**Work required:** Within the entries below, find the portion that opens with the line containing "(479, 199) = (149, 234): yellow" and closes with the line containing "(554, 147) = (242, 370): brown". Retype that portion exactly and only.

--- Supplied data ---

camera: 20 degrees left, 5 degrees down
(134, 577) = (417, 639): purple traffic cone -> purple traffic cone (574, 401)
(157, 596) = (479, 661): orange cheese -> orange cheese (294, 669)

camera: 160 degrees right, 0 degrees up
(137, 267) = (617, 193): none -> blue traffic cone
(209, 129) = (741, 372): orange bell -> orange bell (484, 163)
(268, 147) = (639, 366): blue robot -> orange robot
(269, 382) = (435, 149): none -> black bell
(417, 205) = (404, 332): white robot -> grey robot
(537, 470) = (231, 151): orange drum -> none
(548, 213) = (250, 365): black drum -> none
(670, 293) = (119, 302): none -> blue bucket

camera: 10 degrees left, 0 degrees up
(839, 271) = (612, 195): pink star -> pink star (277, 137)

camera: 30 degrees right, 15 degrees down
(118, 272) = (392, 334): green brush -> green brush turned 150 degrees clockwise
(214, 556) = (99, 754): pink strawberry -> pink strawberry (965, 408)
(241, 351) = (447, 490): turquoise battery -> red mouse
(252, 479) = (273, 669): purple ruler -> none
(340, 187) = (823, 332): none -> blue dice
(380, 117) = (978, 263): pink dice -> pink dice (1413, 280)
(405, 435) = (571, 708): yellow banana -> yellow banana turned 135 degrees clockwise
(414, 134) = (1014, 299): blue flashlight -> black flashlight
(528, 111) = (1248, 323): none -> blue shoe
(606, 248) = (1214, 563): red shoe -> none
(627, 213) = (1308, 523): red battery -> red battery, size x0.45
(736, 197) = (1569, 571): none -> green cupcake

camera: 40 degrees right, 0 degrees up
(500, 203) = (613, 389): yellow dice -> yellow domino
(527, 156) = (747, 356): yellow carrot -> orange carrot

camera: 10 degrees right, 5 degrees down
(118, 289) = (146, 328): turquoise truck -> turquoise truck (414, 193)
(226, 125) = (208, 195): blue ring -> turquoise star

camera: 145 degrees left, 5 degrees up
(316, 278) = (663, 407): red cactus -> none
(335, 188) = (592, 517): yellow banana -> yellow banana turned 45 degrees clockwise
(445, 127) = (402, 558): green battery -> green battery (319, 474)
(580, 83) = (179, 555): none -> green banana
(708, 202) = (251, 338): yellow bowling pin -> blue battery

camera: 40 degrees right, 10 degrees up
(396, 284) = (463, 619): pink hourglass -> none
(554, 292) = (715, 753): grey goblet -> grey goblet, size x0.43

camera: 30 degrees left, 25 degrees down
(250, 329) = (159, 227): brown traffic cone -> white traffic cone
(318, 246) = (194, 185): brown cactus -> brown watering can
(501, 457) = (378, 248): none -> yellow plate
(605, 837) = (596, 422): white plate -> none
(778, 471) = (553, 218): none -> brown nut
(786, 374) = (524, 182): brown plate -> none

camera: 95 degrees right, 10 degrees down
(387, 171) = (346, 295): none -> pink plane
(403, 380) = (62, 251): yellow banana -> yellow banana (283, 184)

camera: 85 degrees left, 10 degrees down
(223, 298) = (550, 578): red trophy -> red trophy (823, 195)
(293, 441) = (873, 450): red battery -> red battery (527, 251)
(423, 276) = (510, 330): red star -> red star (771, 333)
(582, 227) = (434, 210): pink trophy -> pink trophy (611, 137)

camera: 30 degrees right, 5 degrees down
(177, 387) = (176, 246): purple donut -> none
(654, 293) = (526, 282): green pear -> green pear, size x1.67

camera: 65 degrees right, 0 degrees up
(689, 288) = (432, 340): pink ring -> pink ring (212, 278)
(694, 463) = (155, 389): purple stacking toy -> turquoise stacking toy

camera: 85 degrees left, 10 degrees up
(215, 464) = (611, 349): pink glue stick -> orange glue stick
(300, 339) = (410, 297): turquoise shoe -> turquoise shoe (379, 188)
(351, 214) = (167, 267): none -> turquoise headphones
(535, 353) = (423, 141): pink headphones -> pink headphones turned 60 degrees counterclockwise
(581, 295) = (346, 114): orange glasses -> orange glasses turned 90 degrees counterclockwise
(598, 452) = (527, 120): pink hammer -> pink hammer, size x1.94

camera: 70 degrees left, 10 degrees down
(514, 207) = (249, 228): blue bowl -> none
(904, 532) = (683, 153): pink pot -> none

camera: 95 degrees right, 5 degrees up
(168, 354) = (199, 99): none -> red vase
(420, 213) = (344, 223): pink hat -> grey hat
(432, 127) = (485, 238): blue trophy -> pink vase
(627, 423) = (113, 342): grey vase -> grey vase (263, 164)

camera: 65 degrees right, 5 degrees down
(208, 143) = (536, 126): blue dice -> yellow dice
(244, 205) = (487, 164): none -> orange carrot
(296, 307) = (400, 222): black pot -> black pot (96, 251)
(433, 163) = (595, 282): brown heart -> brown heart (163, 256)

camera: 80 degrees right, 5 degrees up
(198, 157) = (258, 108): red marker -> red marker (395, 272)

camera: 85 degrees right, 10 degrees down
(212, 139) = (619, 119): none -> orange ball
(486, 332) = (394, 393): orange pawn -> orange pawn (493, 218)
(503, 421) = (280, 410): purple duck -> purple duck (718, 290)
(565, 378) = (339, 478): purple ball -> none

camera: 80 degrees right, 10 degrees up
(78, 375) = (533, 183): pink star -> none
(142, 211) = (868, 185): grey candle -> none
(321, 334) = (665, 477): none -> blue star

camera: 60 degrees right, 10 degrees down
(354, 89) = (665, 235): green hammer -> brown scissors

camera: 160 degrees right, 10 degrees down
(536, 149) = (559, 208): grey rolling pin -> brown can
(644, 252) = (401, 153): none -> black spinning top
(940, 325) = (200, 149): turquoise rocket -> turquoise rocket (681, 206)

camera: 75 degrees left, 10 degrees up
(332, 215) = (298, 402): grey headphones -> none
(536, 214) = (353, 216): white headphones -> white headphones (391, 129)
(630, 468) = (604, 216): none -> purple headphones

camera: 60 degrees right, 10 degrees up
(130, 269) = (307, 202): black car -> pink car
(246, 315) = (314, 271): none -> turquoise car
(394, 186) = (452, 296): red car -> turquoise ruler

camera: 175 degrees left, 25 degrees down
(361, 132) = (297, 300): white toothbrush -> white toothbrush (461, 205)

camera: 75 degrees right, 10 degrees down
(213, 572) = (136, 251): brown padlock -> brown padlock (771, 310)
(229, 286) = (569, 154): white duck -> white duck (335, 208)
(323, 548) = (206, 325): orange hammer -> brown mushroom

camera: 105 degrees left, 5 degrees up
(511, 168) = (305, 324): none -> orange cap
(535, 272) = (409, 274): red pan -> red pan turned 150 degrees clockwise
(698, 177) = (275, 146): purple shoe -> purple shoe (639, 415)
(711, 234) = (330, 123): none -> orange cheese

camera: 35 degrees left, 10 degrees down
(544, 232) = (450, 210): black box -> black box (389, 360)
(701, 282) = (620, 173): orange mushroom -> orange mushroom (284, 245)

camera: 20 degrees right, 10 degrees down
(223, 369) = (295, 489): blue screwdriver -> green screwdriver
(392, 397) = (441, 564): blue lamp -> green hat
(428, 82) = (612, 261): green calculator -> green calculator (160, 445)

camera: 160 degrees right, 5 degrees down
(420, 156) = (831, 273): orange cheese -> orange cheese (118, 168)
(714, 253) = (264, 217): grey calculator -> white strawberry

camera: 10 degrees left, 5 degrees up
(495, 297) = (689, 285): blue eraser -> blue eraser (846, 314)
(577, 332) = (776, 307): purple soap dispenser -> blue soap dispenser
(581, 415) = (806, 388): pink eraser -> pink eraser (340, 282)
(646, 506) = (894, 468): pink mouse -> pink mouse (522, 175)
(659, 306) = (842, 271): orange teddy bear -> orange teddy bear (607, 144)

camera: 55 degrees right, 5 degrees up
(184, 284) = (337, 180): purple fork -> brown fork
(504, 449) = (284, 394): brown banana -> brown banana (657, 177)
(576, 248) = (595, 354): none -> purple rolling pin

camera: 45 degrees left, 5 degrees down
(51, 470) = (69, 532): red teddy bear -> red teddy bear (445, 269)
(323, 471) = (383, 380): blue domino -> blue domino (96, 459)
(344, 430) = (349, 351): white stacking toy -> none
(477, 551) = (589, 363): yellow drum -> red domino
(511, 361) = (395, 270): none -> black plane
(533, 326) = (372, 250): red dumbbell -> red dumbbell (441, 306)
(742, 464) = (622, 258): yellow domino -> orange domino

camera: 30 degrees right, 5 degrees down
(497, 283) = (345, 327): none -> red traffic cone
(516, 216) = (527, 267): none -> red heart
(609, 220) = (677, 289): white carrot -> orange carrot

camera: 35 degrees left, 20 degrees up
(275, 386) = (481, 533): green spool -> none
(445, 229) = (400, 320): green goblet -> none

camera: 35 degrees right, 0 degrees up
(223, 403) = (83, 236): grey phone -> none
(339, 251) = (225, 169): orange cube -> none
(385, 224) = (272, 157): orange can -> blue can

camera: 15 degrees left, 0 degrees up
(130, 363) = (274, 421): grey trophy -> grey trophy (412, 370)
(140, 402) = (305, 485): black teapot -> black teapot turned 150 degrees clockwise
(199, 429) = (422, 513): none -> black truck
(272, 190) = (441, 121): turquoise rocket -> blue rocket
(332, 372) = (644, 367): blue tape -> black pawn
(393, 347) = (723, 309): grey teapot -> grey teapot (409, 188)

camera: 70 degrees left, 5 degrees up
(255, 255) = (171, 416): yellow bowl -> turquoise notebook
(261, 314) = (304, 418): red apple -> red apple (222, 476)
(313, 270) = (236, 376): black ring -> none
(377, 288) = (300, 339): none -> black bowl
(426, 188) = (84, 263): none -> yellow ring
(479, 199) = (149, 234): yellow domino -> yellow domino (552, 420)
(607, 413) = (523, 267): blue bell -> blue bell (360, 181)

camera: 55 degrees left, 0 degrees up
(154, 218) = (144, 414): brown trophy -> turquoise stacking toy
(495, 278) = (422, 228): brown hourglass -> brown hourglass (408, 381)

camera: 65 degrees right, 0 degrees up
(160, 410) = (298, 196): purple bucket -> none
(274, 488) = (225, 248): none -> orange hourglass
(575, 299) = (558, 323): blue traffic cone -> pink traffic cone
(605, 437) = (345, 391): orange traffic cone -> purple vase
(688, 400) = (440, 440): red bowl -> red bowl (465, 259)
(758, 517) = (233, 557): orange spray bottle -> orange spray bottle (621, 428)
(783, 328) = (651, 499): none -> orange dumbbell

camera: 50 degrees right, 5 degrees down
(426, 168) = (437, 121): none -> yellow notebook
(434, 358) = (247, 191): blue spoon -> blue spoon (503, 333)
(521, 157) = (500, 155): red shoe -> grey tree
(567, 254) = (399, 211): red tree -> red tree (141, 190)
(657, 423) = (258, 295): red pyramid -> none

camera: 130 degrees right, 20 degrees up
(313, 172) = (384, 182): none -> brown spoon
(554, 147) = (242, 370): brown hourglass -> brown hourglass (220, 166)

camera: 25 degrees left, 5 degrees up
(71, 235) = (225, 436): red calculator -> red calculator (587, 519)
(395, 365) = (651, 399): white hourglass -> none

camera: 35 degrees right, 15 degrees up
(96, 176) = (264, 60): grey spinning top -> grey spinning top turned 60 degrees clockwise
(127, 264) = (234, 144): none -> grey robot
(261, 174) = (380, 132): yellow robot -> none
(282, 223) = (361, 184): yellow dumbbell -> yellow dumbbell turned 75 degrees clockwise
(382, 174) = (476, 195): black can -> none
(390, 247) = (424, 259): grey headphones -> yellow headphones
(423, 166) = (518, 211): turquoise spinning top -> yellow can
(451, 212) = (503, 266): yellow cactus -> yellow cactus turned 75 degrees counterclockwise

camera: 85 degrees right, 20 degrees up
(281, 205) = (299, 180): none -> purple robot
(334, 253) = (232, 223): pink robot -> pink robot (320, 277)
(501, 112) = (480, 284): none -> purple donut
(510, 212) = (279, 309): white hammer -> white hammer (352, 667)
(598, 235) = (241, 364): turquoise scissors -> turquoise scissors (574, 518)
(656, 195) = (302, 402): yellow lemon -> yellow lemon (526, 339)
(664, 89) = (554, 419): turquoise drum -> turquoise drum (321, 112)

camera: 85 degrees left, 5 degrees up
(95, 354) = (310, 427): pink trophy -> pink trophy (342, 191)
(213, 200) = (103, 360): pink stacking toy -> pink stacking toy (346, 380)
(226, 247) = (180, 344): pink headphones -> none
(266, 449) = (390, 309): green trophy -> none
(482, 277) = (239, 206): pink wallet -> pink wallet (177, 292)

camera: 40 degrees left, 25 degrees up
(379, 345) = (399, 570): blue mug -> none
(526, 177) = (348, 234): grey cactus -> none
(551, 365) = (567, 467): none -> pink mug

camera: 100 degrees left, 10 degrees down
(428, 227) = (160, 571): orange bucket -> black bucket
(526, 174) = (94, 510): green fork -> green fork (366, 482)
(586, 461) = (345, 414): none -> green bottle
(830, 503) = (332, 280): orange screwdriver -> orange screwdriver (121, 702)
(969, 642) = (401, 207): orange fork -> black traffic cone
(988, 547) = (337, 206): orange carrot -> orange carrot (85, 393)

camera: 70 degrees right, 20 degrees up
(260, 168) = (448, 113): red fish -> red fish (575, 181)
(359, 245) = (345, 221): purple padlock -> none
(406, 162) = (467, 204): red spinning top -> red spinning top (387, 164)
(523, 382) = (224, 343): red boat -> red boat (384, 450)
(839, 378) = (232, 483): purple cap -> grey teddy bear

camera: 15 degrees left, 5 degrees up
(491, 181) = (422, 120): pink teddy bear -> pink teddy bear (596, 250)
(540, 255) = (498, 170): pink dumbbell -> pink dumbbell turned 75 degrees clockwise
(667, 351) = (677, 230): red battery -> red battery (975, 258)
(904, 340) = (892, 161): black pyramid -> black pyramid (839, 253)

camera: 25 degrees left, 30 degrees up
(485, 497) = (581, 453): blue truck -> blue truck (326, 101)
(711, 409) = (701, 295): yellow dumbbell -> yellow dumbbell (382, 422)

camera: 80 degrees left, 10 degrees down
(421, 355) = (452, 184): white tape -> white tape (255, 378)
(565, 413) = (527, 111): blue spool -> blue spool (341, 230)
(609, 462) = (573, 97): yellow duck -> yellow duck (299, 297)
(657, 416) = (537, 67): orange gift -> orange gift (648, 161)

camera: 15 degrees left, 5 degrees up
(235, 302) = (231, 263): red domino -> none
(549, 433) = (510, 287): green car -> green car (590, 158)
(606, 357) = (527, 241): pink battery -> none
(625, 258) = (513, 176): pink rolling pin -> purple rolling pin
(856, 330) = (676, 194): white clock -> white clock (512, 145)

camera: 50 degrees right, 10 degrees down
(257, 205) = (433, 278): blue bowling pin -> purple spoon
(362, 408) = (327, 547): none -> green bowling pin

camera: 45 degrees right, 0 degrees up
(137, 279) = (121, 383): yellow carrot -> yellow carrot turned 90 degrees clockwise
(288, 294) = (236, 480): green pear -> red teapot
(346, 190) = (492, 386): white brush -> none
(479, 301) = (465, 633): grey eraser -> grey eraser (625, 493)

---

**Written response:**
(479, 199) = (149, 234): yellow domino -> yellow domino (552, 420)
(607, 413) = (523, 267): blue bell -> blue bell (360, 181)

camera: 55 degrees left, 0 degrees up
(154, 218) = (144, 414): brown trophy -> turquoise stacking toy
(495, 278) = (422, 228): brown hourglass -> brown hourglass (408, 381)

camera: 65 degrees right, 0 degrees up
(160, 410) = (298, 196): purple bucket -> none
(274, 488) = (225, 248): none -> orange hourglass
(575, 299) = (558, 323): blue traffic cone -> pink traffic cone
(605, 437) = (345, 391): orange traffic cone -> purple vase
(688, 400) = (440, 440): red bowl -> red bowl (465, 259)
(758, 517) = (233, 557): orange spray bottle -> orange spray bottle (621, 428)
(783, 328) = (651, 499): none -> orange dumbbell

camera: 50 degrees right, 5 degrees down
(426, 168) = (437, 121): none -> yellow notebook
(434, 358) = (247, 191): blue spoon -> blue spoon (503, 333)
(521, 157) = (500, 155): red shoe -> grey tree
(567, 254) = (399, 211): red tree -> red tree (141, 190)
(657, 423) = (258, 295): red pyramid -> none

camera: 130 degrees right, 20 degrees up
(313, 172) = (384, 182): none -> brown spoon
(554, 147) = (242, 370): brown hourglass -> brown hourglass (220, 166)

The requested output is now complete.